> **EXERCISE OBJECTIVE**
Pictures in the entries below are to be left out; otherwise, reproduce exactly the lines from the first through the line containing "R1: 4.7k (DGND, N003) -> 4.7k (N003, VA)".

> **SOURCE MATERIAL**
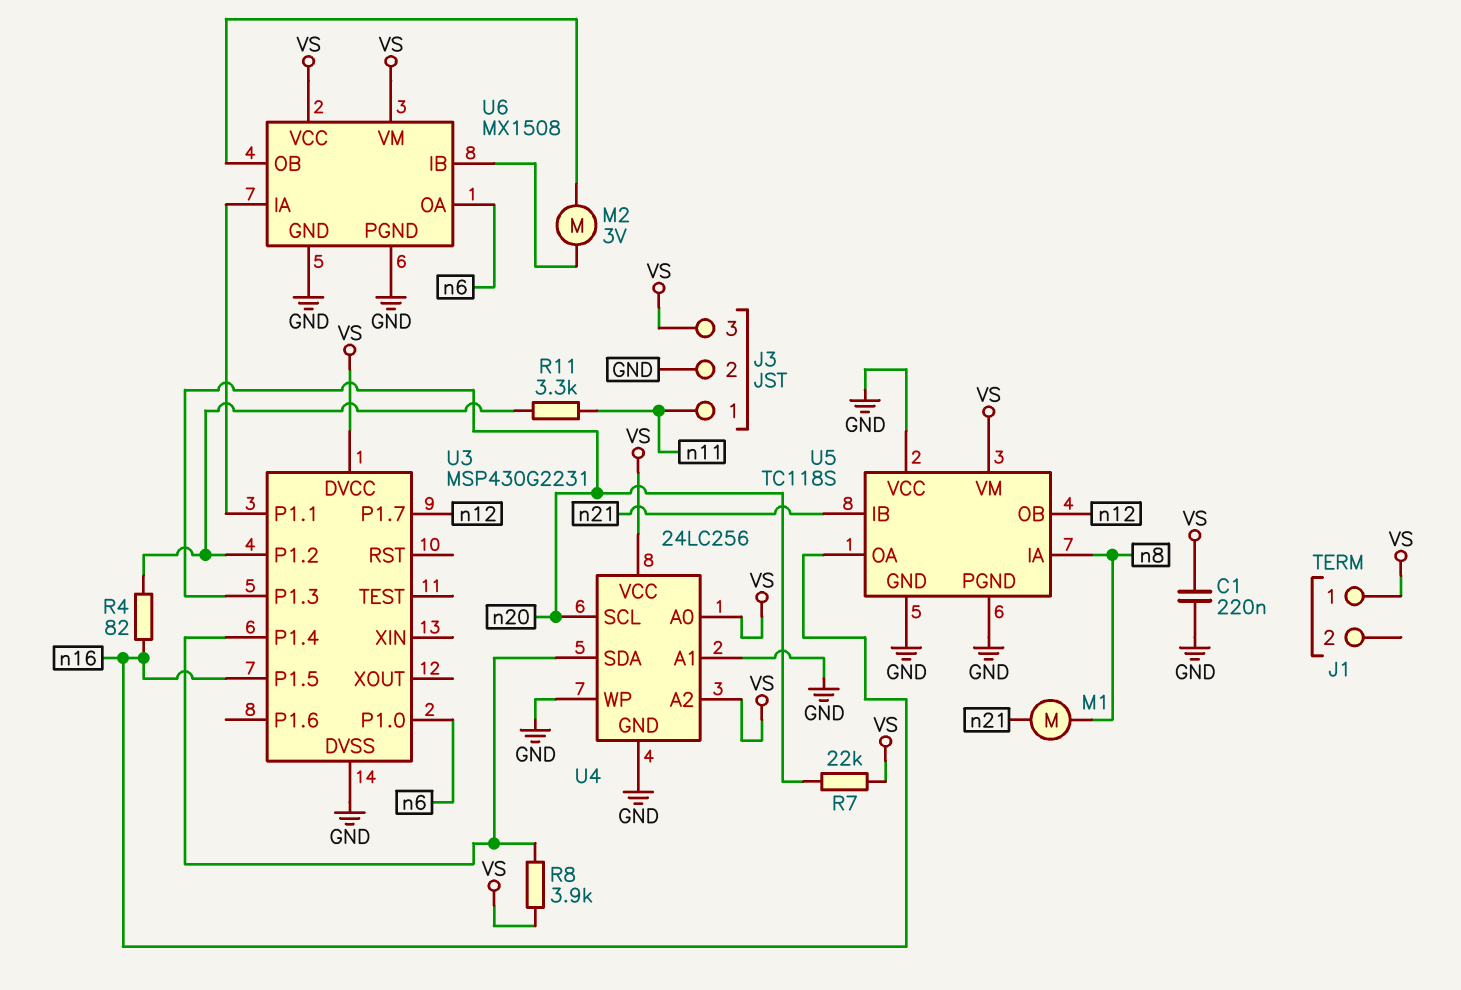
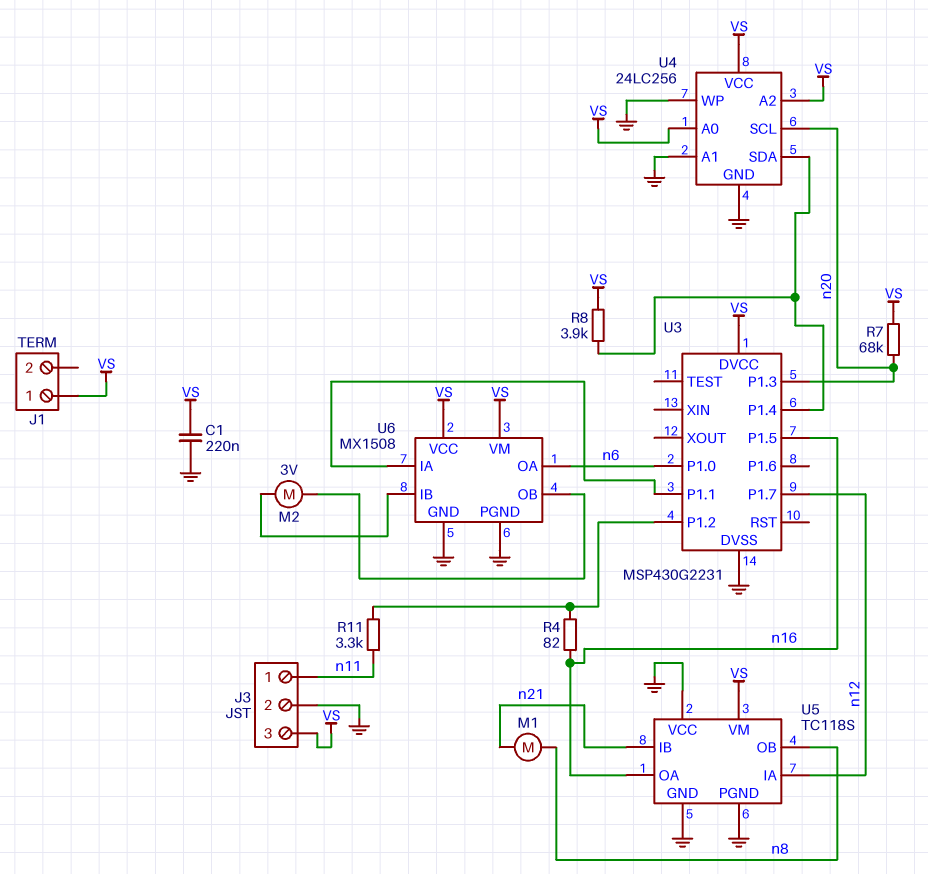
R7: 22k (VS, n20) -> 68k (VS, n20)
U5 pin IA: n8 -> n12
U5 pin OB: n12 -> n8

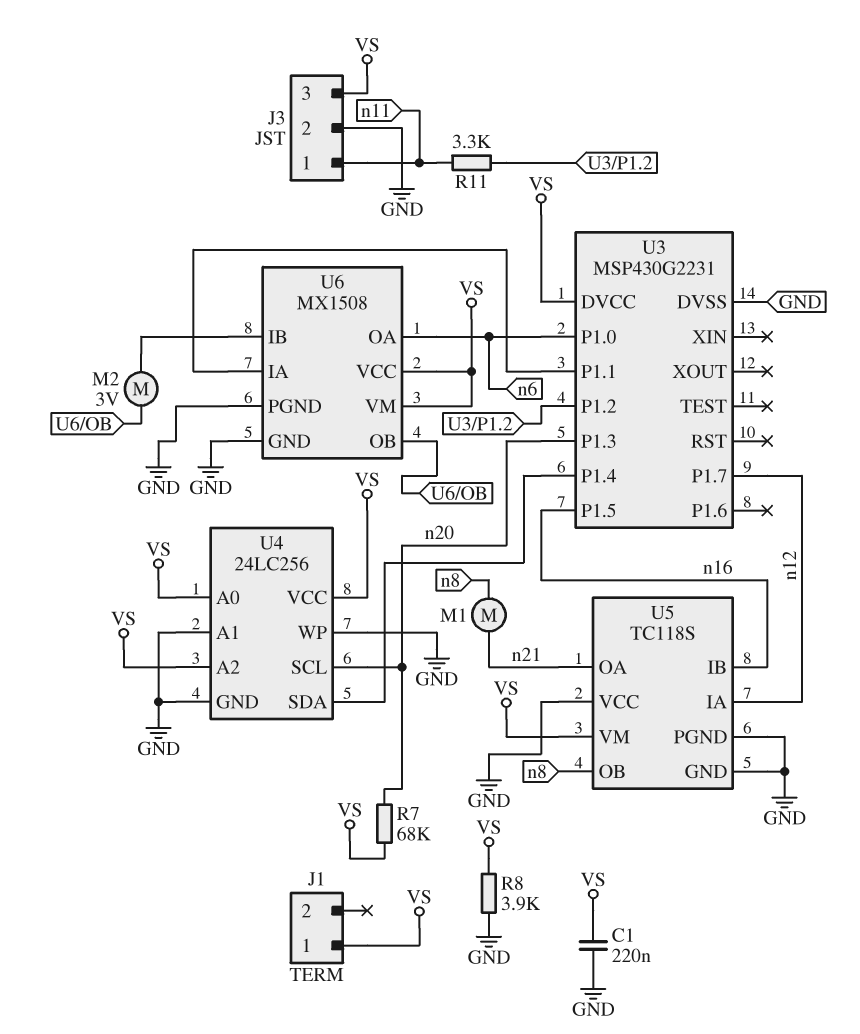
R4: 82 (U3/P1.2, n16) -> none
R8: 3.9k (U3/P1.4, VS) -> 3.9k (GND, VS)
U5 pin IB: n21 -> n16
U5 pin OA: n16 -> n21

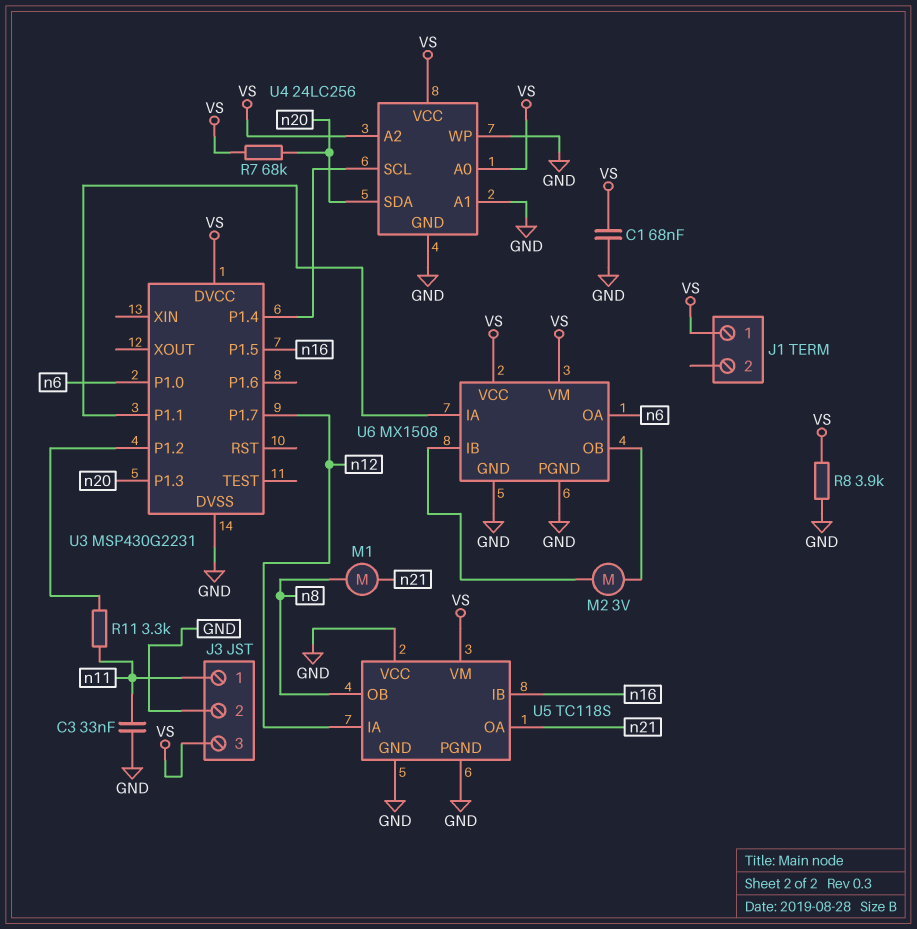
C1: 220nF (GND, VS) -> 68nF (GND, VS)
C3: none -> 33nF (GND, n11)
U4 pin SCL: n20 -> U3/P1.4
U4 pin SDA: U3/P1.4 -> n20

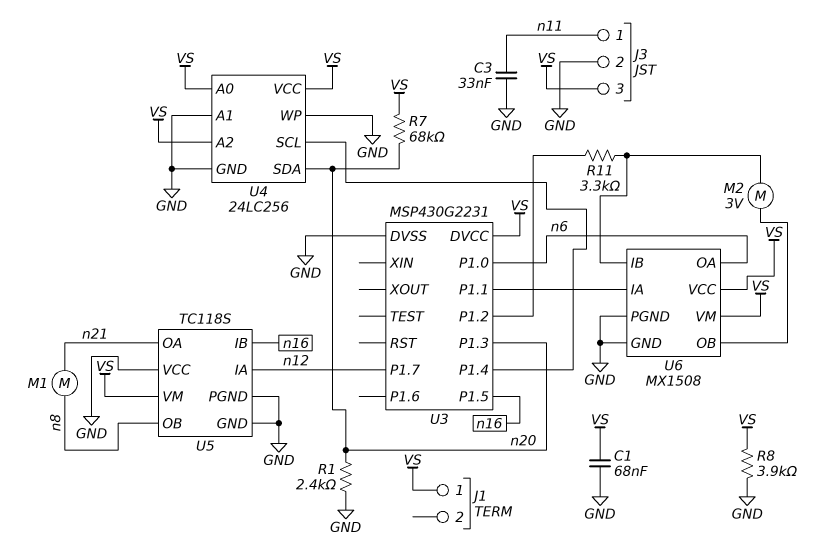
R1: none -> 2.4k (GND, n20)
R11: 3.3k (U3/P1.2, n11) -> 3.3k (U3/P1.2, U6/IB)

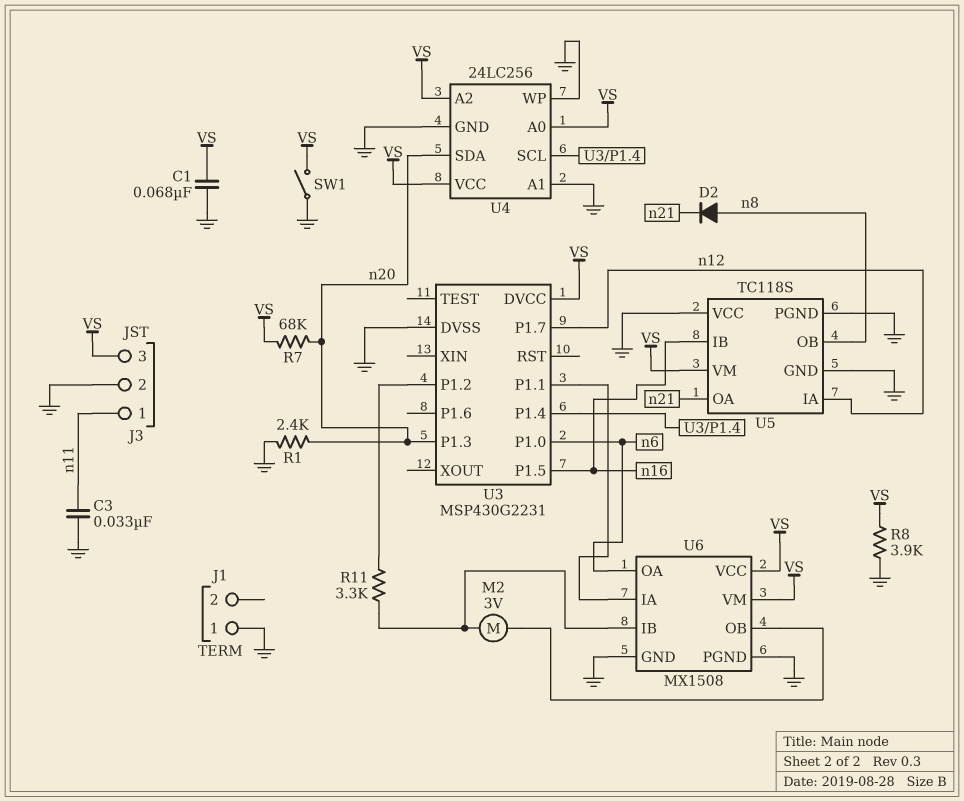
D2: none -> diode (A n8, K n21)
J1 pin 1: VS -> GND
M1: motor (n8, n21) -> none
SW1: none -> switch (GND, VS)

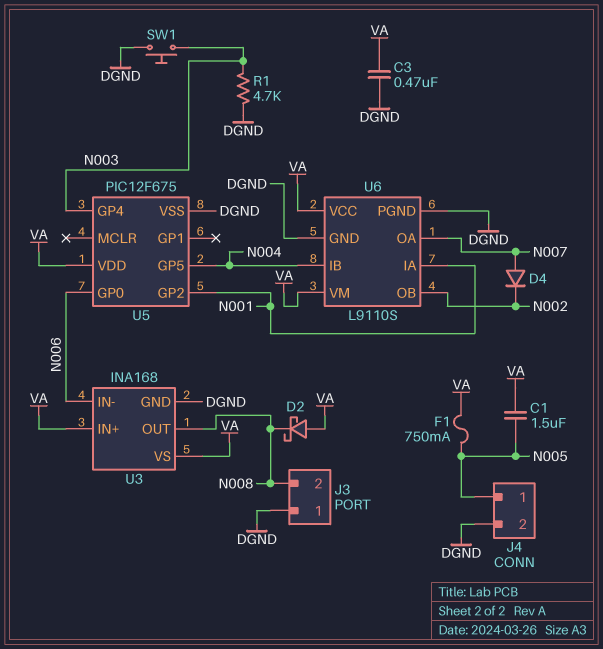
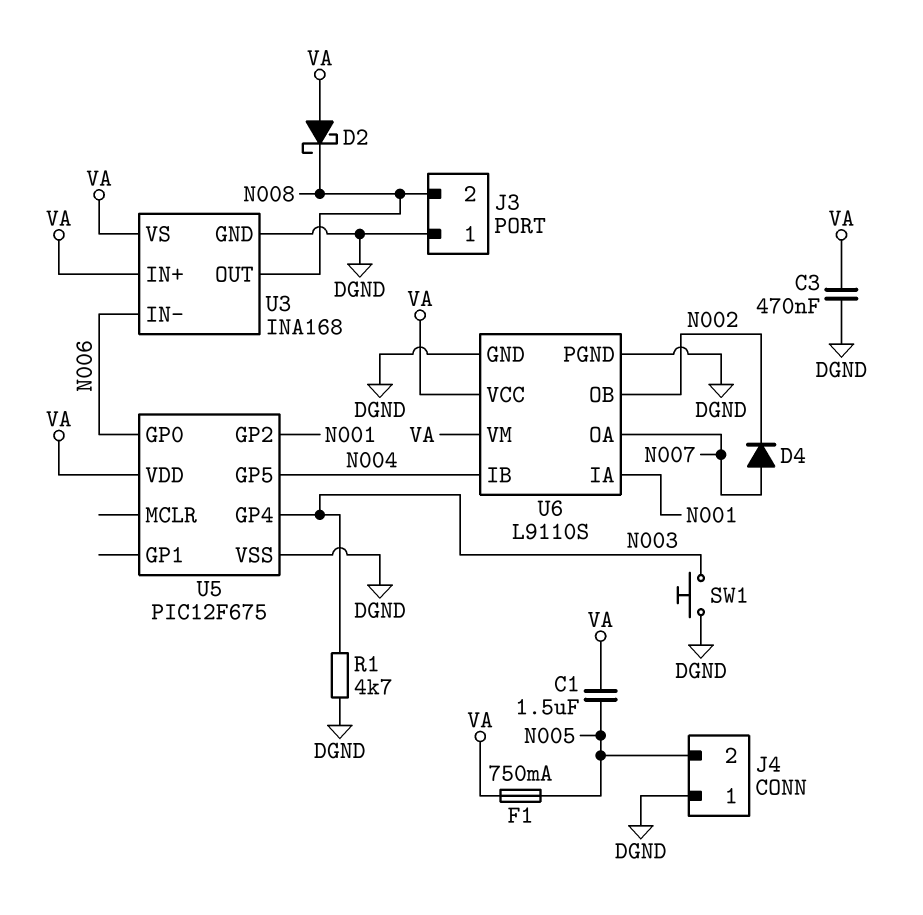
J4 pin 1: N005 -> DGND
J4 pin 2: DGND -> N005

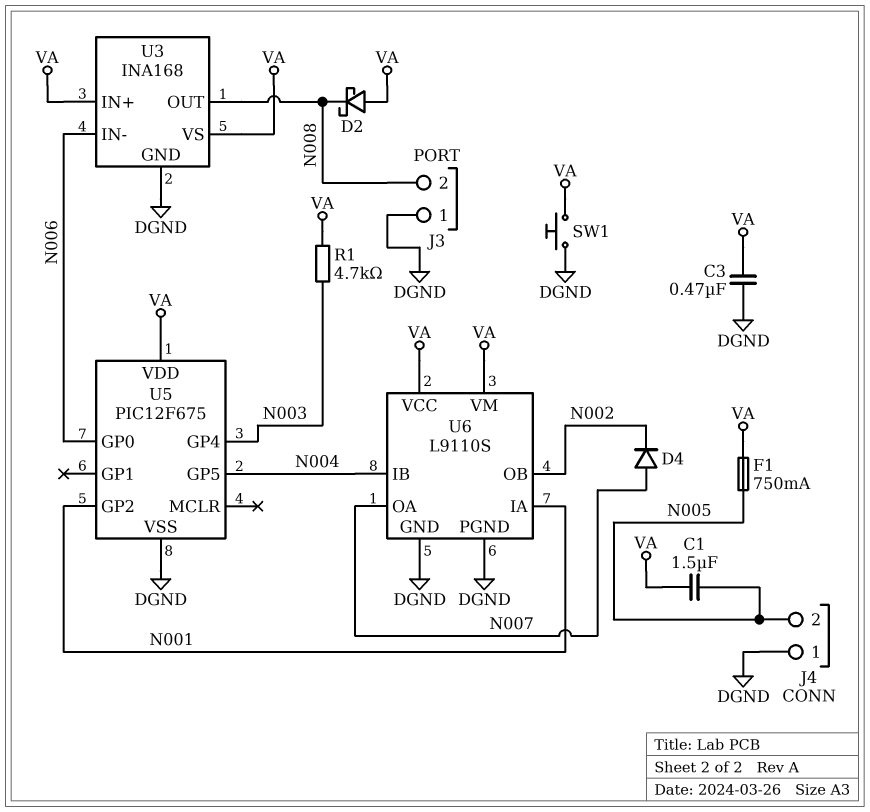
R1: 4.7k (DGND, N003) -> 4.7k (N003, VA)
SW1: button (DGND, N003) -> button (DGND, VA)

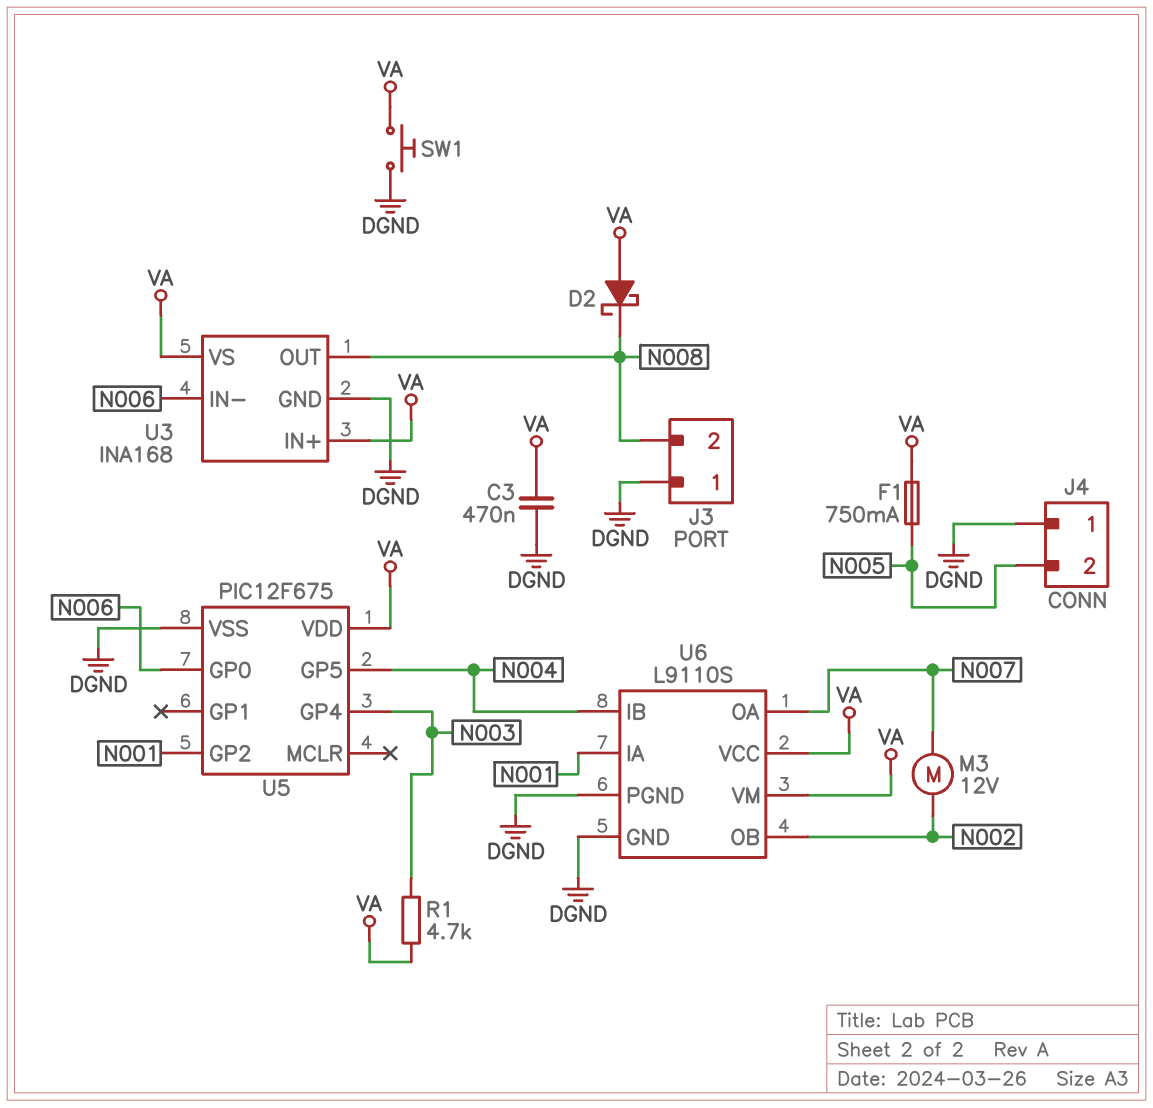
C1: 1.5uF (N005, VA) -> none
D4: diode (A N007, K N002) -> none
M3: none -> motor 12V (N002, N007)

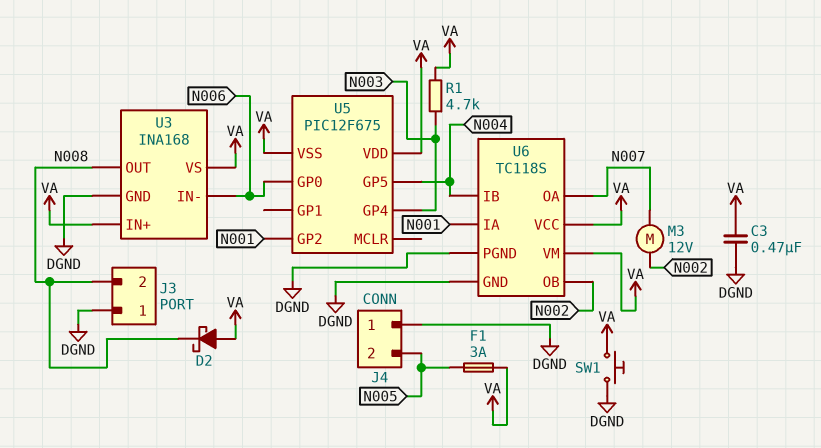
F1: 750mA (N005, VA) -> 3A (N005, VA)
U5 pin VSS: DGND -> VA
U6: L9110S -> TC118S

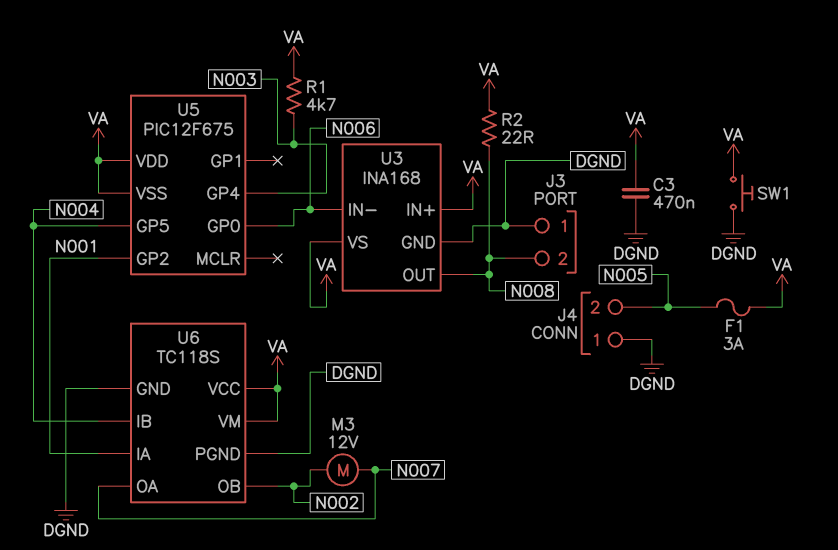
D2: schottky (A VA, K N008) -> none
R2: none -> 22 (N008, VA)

> **EXERCISE ANSWER**
R7: 22k (VS, n20) -> 68k (VS, n20)
U5 pin IA: n8 -> n12
U5 pin OB: n12 -> n8

R4: 82 (U3/P1.2, n16) -> none
R8: 3.9k (U3/P1.4, VS) -> 3.9k (GND, VS)
U5 pin IB: n21 -> n16
U5 pin OA: n16 -> n21

C1: 220nF (GND, VS) -> 68nF (GND, VS)
C3: none -> 33nF (GND, n11)
U4 pin SCL: n20 -> U3/P1.4
U4 pin SDA: U3/P1.4 -> n20

R1: none -> 2.4k (GND, n20)
R11: 3.3k (U3/P1.2, n11) -> 3.3k (U3/P1.2, U6/IB)

D2: none -> diode (A n8, K n21)
J1 pin 1: VS -> GND
M1: motor (n8, n21) -> none
SW1: none -> switch (GND, VS)

J4 pin 1: N005 -> DGND
J4 pin 2: DGND -> N005

R1: 4.7k (DGND, N003) -> 4.7k (N003, VA)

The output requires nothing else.